To be done — Display each line below that contains the string "roads".
[START Entries shown]
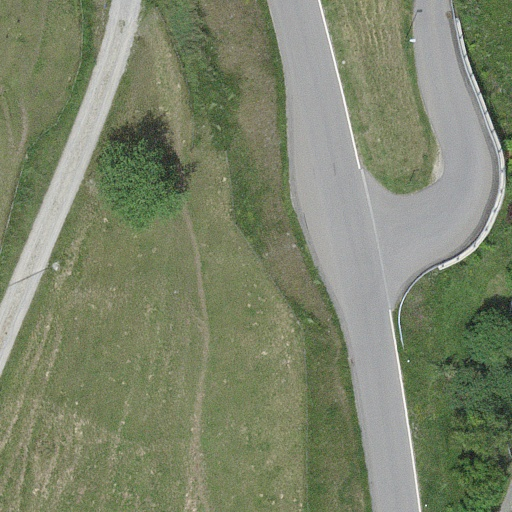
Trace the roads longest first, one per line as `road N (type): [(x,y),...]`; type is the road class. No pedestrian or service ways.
road 1 (track): [(0,384),(63,229),(125,0)]
road 2 (residential): [(350,250),(422,226),(452,209),(470,185),(438,69),(431,0)]
road 3 (tertiary): [(390,511),(350,250)]
road 4 (tertiary): [(350,250),(290,0)]
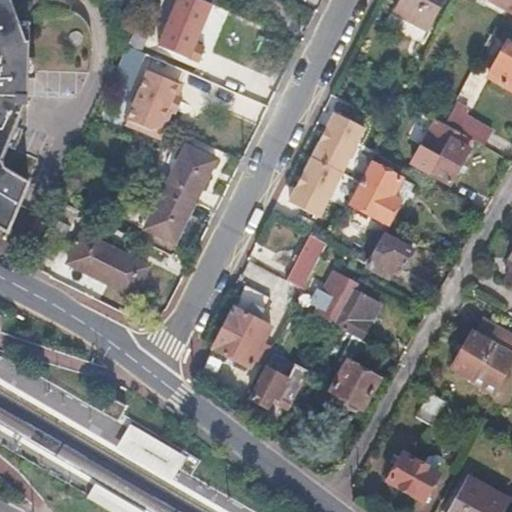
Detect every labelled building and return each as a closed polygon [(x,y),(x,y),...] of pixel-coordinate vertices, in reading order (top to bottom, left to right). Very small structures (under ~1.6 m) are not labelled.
[(0,0),(0,228),(5,231),(29,183),(5,169),(5,161),(30,108),(30,71),(30,43),(29,42),(12,0),(0,0)] [(211,7),(194,0),(178,0),(158,49),(188,61),(211,7)] [(443,0),(394,0),(387,14),(426,33),(443,0)] [(511,0),(489,0),(490,0),(511,13),(511,0)] [(150,55),(125,43),(118,59),(143,71),(150,55)] [(511,46),(507,43),(488,77),(511,91),(511,46)] [(174,82),(149,70),(123,125),(147,137),(174,82)] [(470,105),(457,98),(443,123),(469,138),(483,146),(492,131),(464,115),(470,105)] [(323,135),(312,156),(341,173),(364,128),(334,113),(323,135)] [(443,123),(435,119),(411,162),(449,183),(459,165),(468,148),(465,146),(469,138),(443,123)] [(214,158),(184,143),(143,226),(173,241),(184,219),(202,182),(214,158)] [(318,217),(341,173),(312,156),(301,178),(288,201),(318,217)] [(408,183),(370,163),(349,203),(386,222),(397,203),(408,183)] [(75,207),(60,199),(57,207),(71,214),(75,207)] [(46,221),(36,217),(28,235),(37,240),(46,221)] [(69,229),(57,223),(44,251),(57,257),(69,229)] [(146,263),(80,231),(66,259),(132,291),(139,277),(146,263)] [(412,249),(384,233),(367,263),(387,275),(396,261),(403,265),(407,257),(412,249)] [(326,245),(310,236),(287,279),(303,288),(326,245)] [(350,274),(347,280),(354,284),(334,322),(332,325),(345,332),(359,340),(370,320),(381,300),(361,289),(364,282),(350,274)] [(347,280),(342,278),(338,287),(333,297),(321,290),(314,303),(326,309),(323,316),(334,322),(354,284),(347,280)] [(244,288),(233,308),(213,348),(249,367),(253,361),(262,365),(271,348),(262,343),(270,328),(256,321),(267,300),(244,288)] [(310,295),(302,290),(295,303),(303,308),(310,295)] [(511,336),(483,319),(475,332),(492,343),(510,353),(511,349),(511,336)] [(475,332),(471,330),(461,348),(450,366),(471,378),(492,343),(475,332)] [(359,340),(345,332),(330,360),(343,368),(331,393),(359,407),(375,378),(360,370),(372,347),(359,340)] [(511,356),(511,354),(510,353),(492,343),(471,378),(471,379),(492,391),(511,356)] [(290,379),(267,367),(252,395),(269,404),(275,393),(292,403),(304,380),(292,374),(290,379)] [(444,402),(430,394),(417,416),(431,424),(444,402)] [(186,457),(129,424),(122,436),(115,448),(172,481),(179,469),(186,457)] [(440,475),(403,454),(388,480),(425,501),(440,475)] [(500,511),(507,501),(469,480),(450,511),(500,511)] [(139,511),(92,490),(86,503),(104,511),(139,511)]
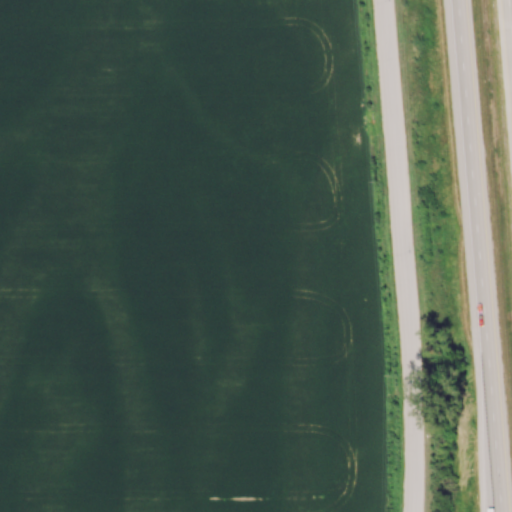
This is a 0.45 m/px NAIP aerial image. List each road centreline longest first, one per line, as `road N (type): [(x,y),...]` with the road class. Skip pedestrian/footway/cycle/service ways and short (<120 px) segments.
road 1 (motorway): [(452,0),(494,511)]
road 2 (tertiary): [(377,0),(406,511)]
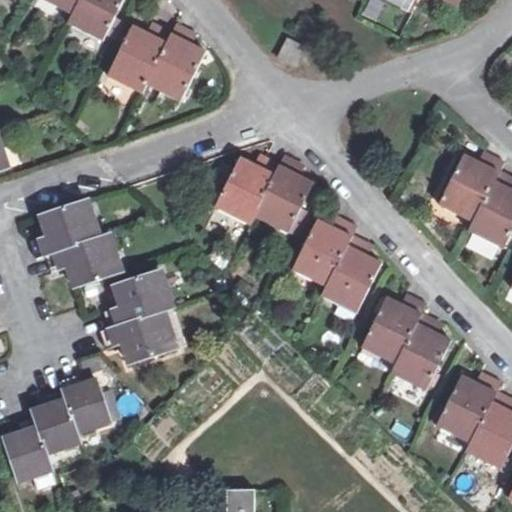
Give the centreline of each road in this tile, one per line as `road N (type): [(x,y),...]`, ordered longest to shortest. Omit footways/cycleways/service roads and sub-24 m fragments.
road 1 (residential): [(511,349),(394,229),(297,105)]
road 2 (residential): [(0,202),(297,105)]
road 3 (residential): [(0,229),(44,353),(13,392)]
road 4 (residential): [(297,105),(436,58)]
road 5 (residential): [(297,105),(204,0)]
[END Entries shown]
Complete answer —
Trace the roads longest first, one per line as `road N (type): [(x,y),...]`; type is the road class. No pedestrian or service ways.
Give the centreline of each road in this tile, one per line as `road N (type): [(x,y),...]`, ordered longest to shortest. Omit footways/cycleways/service roads and sub-24 m fragments.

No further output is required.